§ **Exercise objective**
Without the pictures, copy all the entries below exactly.

§ **Provided data**
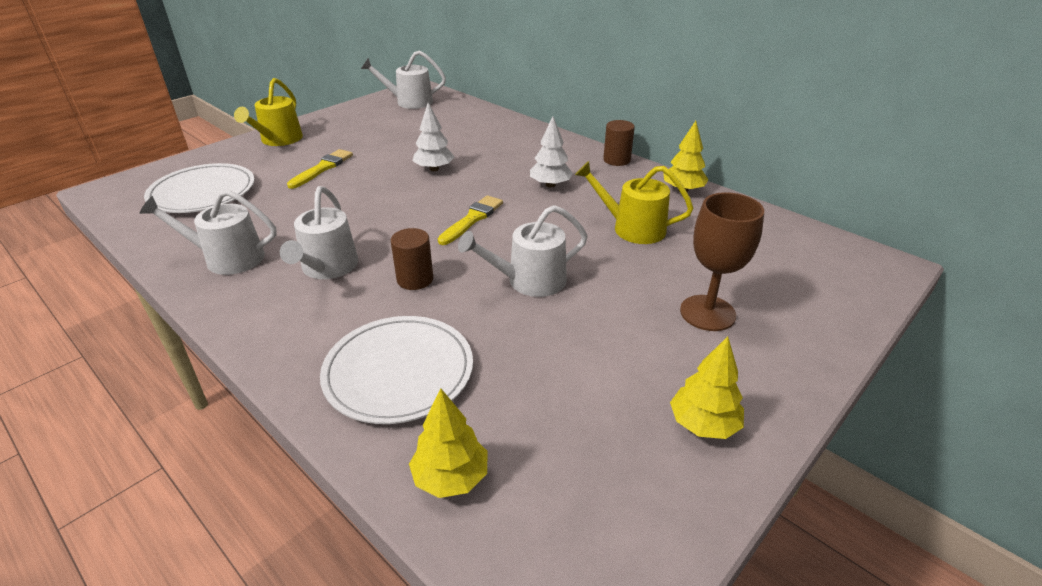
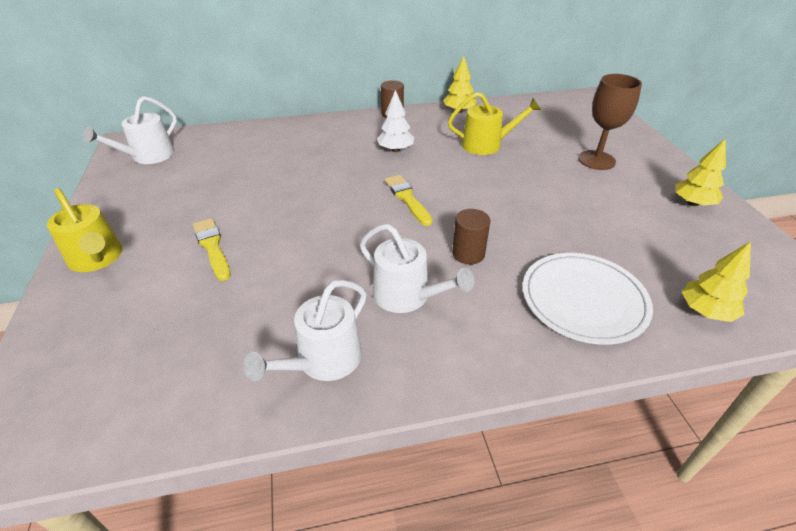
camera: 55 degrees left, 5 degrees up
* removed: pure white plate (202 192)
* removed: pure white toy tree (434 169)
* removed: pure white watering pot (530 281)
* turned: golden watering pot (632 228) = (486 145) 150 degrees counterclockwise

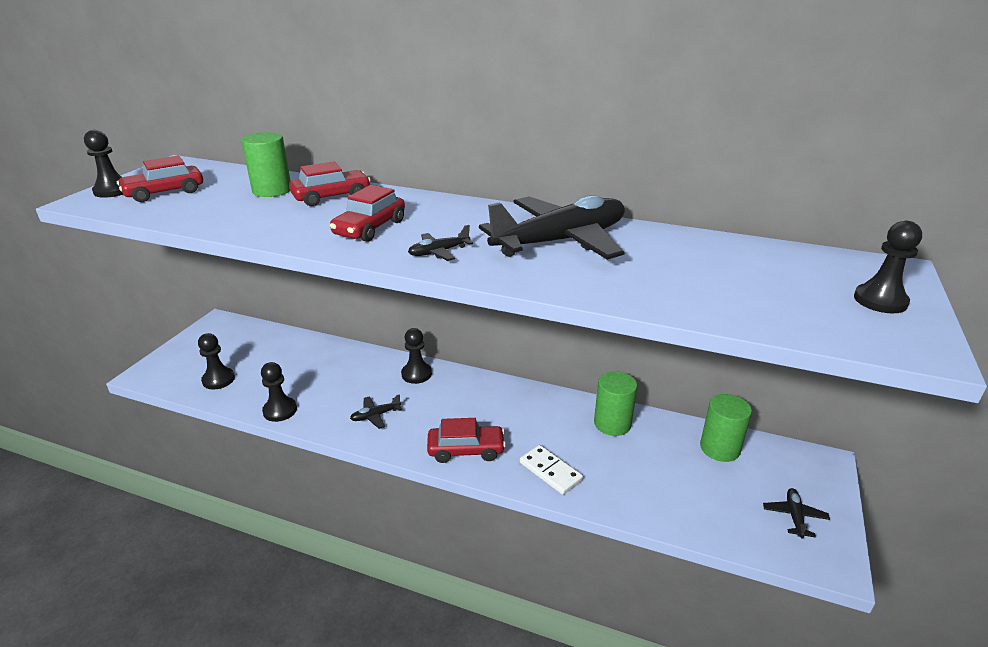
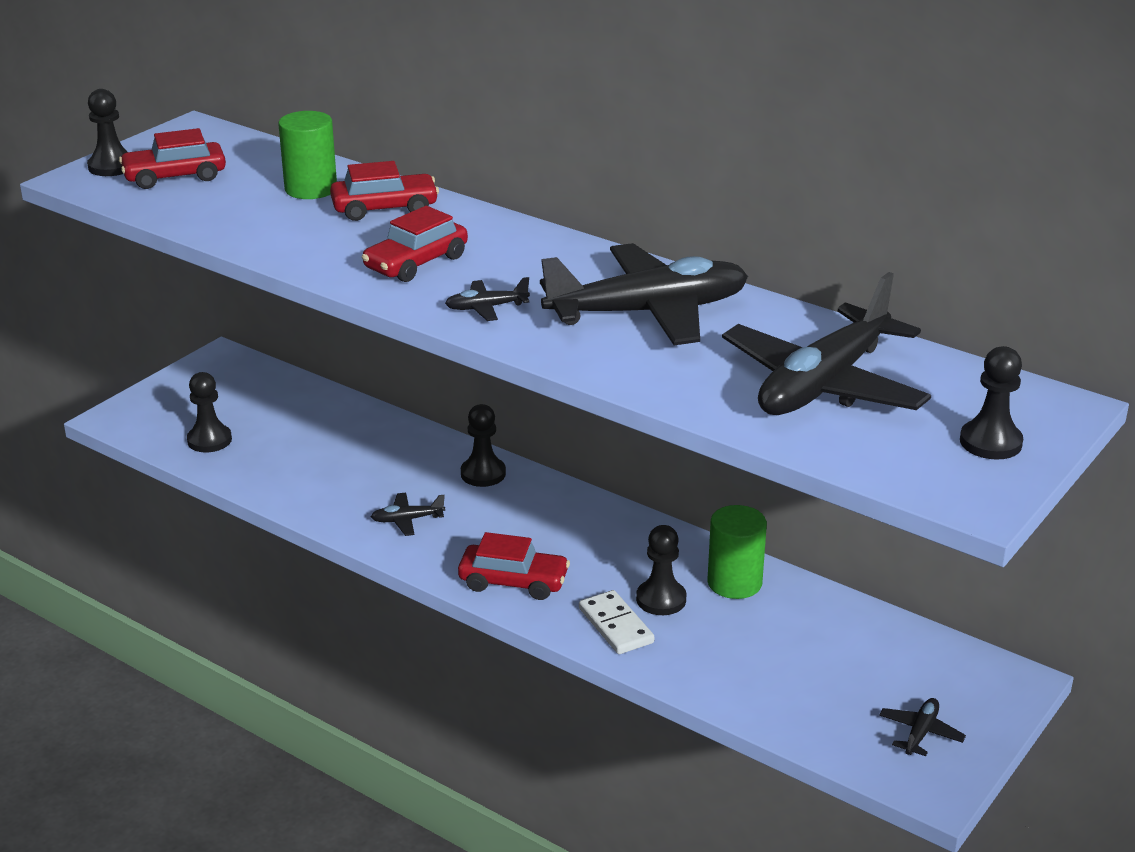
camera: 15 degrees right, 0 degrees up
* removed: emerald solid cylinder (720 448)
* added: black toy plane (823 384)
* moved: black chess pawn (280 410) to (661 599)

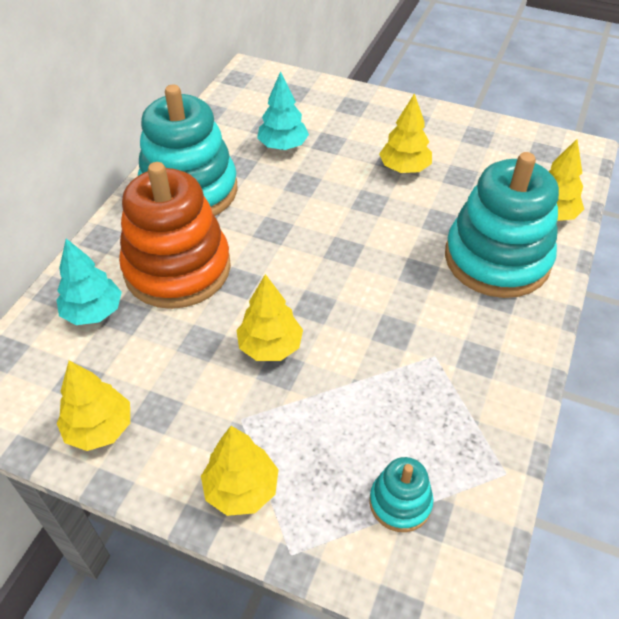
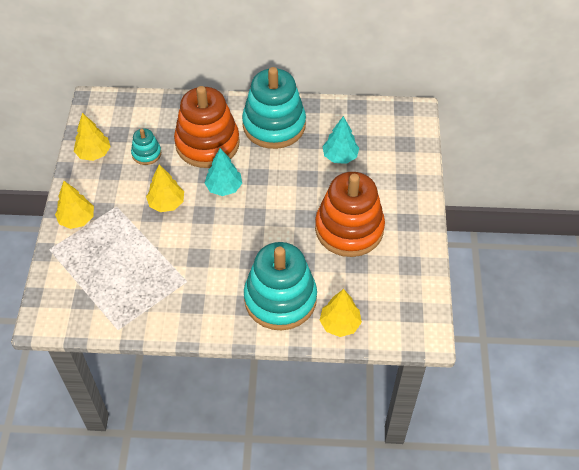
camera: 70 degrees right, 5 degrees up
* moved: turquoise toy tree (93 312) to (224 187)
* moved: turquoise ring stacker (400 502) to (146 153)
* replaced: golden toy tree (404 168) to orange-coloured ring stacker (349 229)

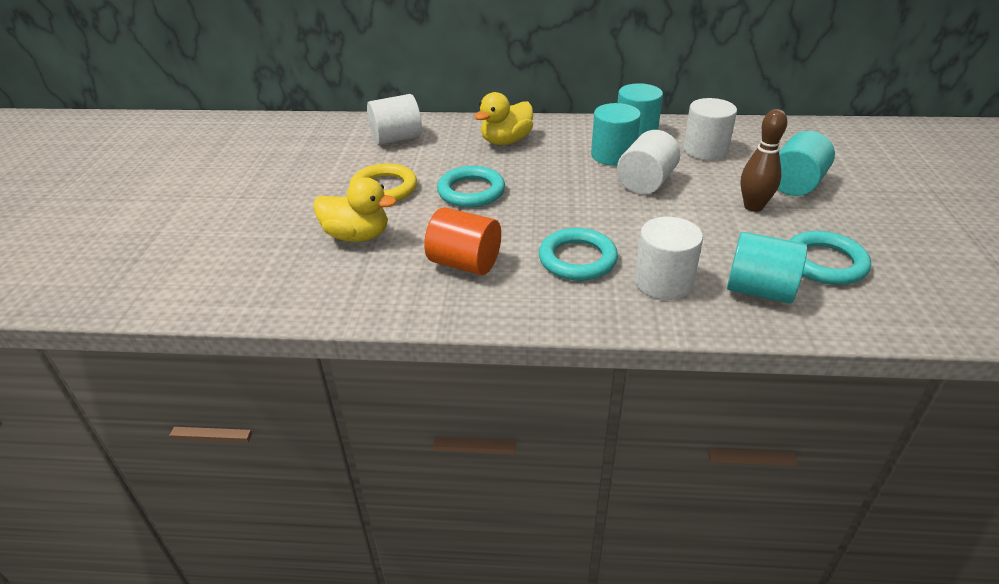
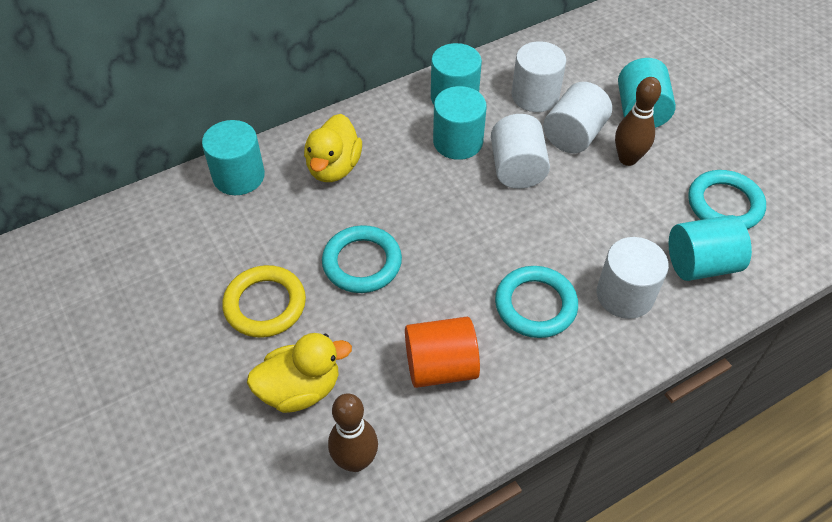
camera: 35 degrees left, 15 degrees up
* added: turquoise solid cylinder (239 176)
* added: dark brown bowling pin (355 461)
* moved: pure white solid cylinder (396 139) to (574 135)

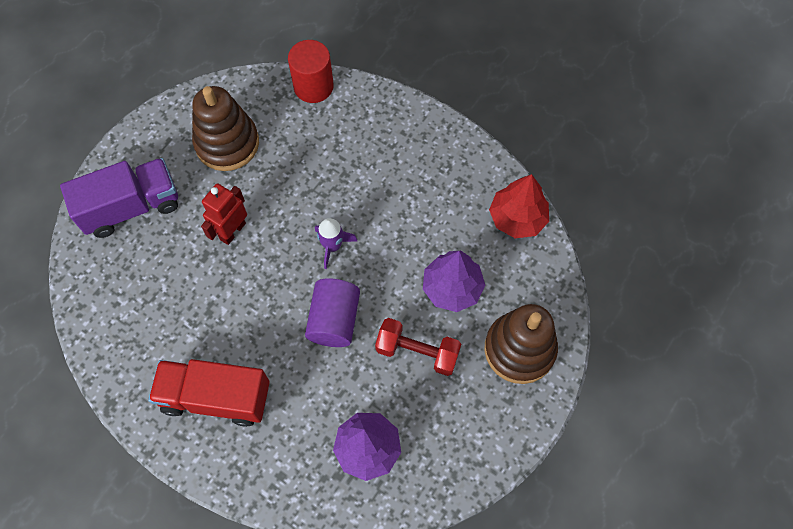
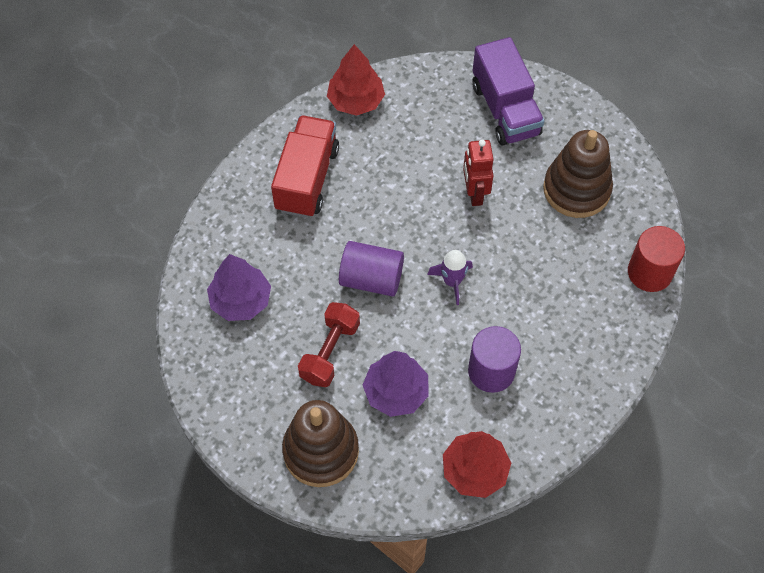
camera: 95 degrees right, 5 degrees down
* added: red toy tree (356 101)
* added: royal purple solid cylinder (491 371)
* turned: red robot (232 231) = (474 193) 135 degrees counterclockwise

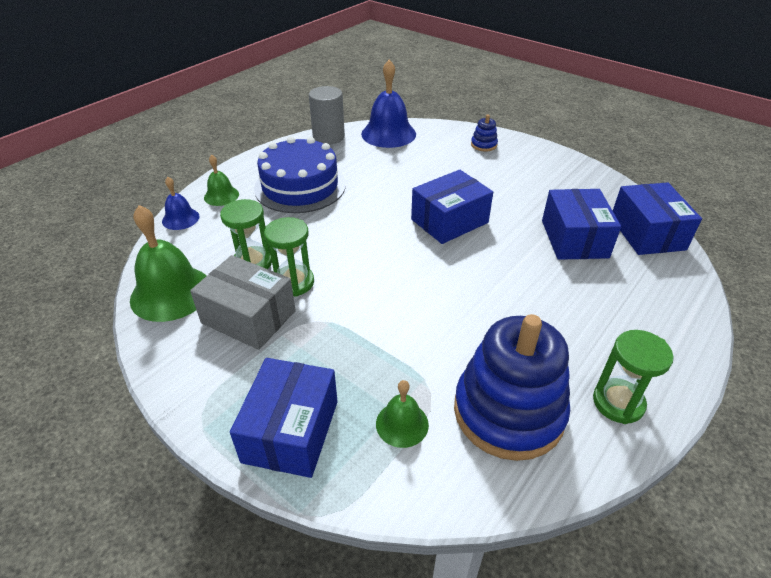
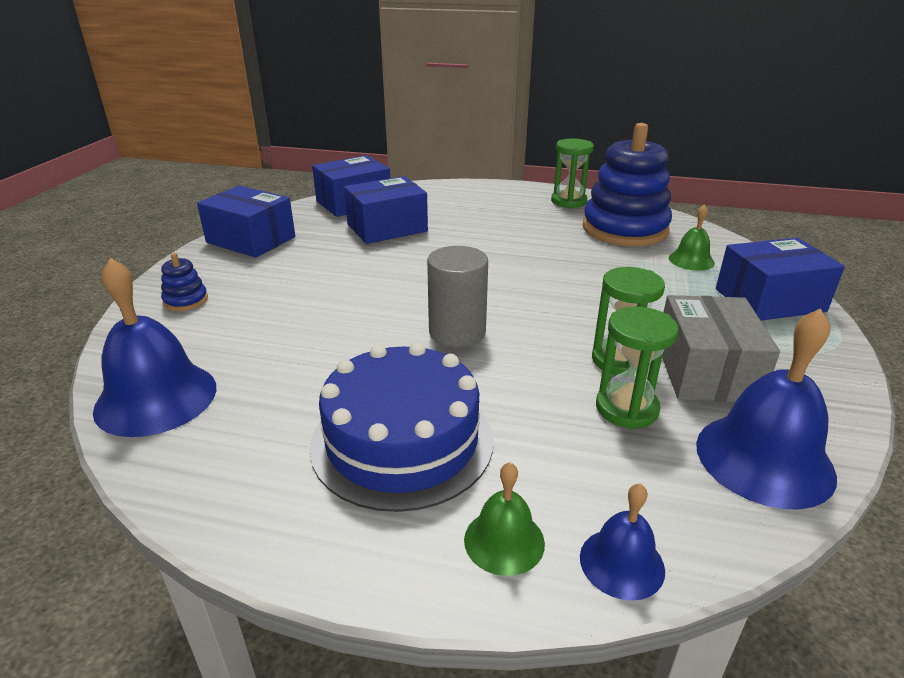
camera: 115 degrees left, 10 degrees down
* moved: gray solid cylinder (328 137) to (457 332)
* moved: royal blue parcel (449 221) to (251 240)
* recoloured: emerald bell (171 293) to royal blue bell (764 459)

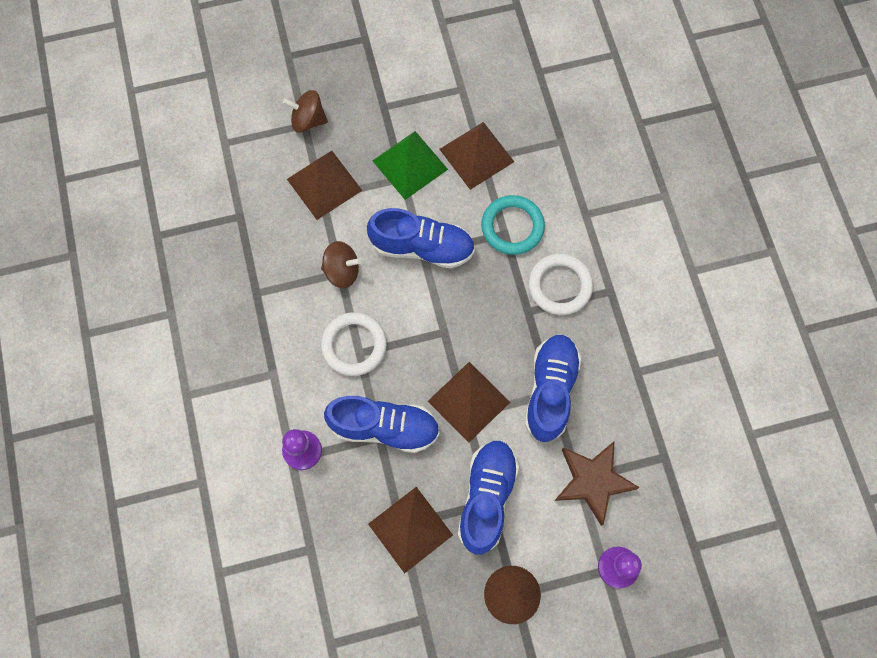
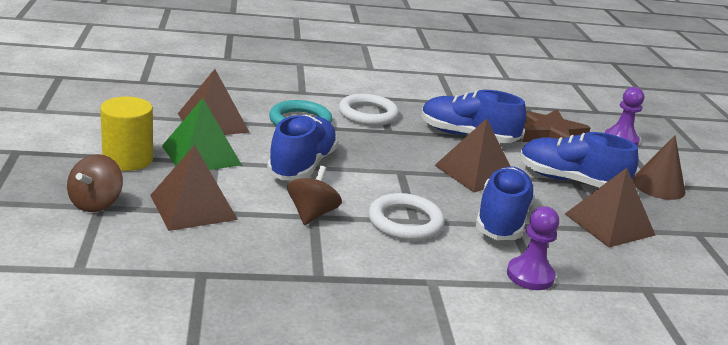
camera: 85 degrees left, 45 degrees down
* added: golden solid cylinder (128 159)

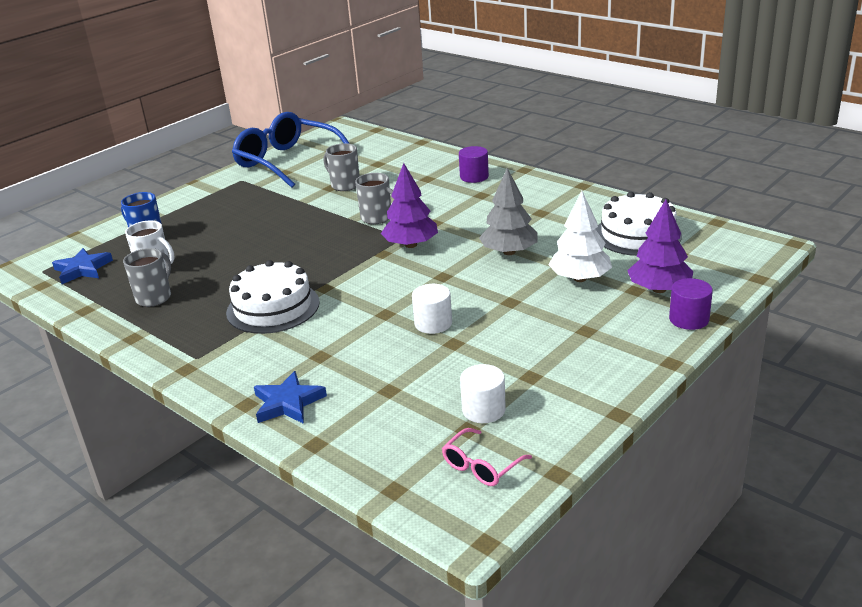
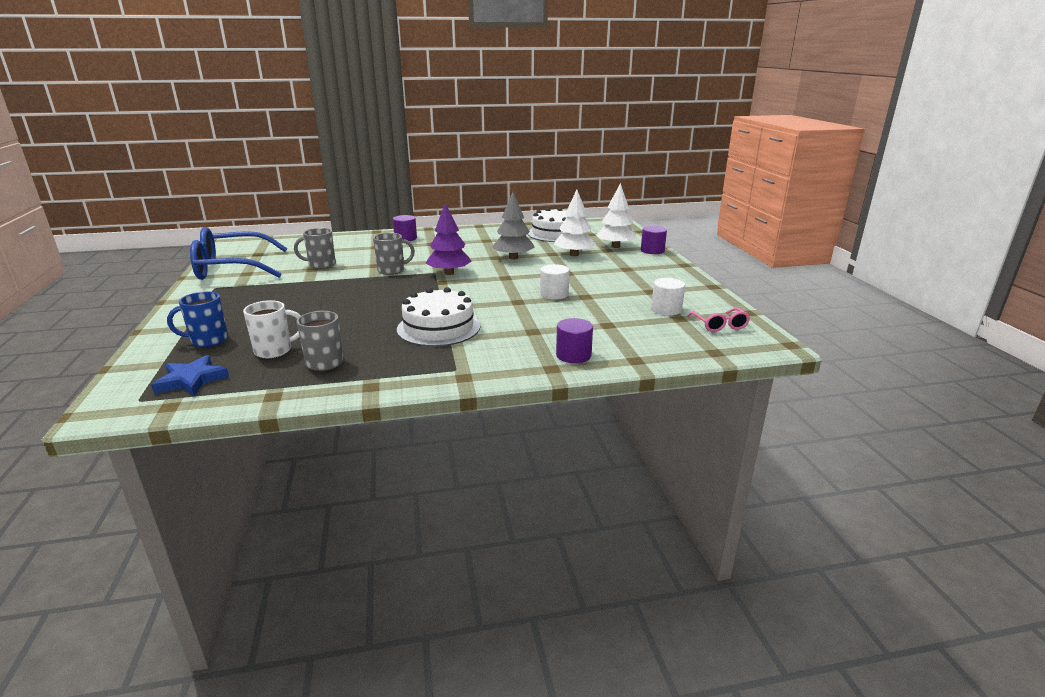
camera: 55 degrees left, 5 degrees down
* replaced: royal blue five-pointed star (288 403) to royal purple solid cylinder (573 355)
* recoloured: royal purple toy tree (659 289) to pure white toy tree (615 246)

§ **Answer to the exercise**
camera: 55 degrees left, 5 degrees up
* removed: pure white plate (202 192)
* removed: pure white toy tree (434 169)
* removed: pure white watering pot (530 281)
* turned: golden watering pot (632 228) = (486 145) 150 degrees counterclockwise

camera: 15 degrees right, 0 degrees up
* removed: emerald solid cylinder (720 448)
* added: black toy plane (823 384)
* moved: black chess pawn (280 410) to (661 599)

camera: 70 degrees right, 5 degrees up
* moved: turquoise toy tree (93 312) to (224 187)
* moved: turquoise ring stacker (400 502) to (146 153)
* replaced: golden toy tree (404 168) to orange-coloured ring stacker (349 229)

camera: 35 degrees left, 15 degrees up
* added: turquoise solid cylinder (239 176)
* added: dark brown bowling pin (355 461)
* moved: pure white solid cylinder (396 139) to (574 135)

camera: 95 degrees right, 5 degrees down
* added: red toy tree (356 101)
* added: royal purple solid cylinder (491 371)
* turned: red robot (232 231) = (474 193) 135 degrees counterclockwise

camera: 115 degrees left, 10 degrees down
* moved: gray solid cylinder (328 137) to (457 332)
* moved: royal blue parcel (449 221) to (251 240)
* recoloured: emerald bell (171 293) to royal blue bell (764 459)

camera: 85 degrees left, 45 degrees down
* added: golden solid cylinder (128 159)

camera: 55 degrees left, 5 degrees down
* replaced: royal blue five-pointed star (288 403) to royal purple solid cylinder (573 355)
* recoloured: royal purple toy tree (659 289) to pure white toy tree (615 246)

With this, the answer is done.